» Records supplied:

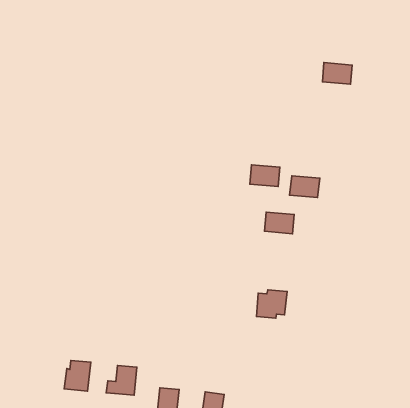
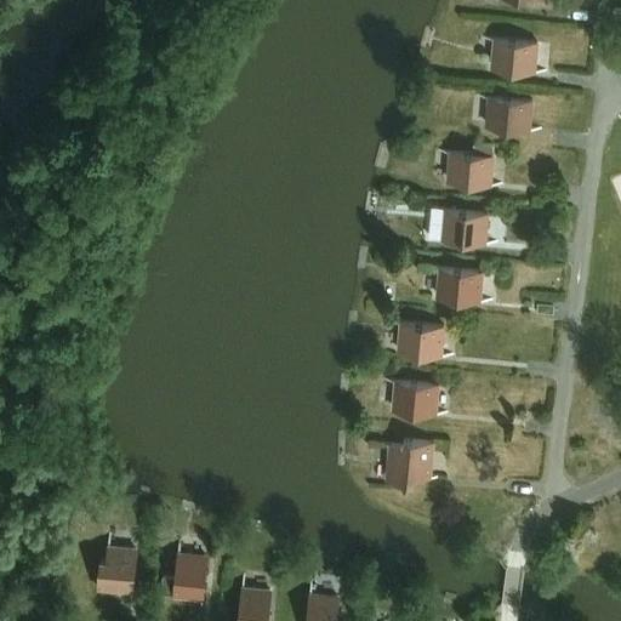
building: none -> [492,40,537,74]
building: none -> [448,154,492,186]
building: [250,165,280,186] -> [443,211,488,244]
building: none -> [393,382,438,415]

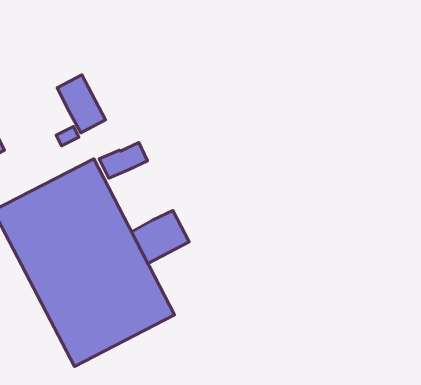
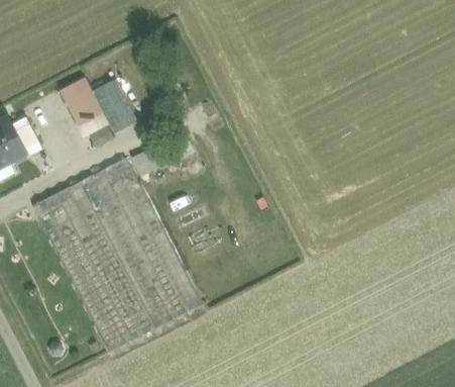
building: none -> [60,77,103,125]
building: [131,210,189,263] -> none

» Your task:
Among the records above, which lines hold the word "none"? Copy each one.

» Exercise result:
building: none -> [492,40,537,74]
building: none -> [448,154,492,186]
building: none -> [393,382,438,415]
building: none -> [60,77,103,125]
building: [131,210,189,263] -> none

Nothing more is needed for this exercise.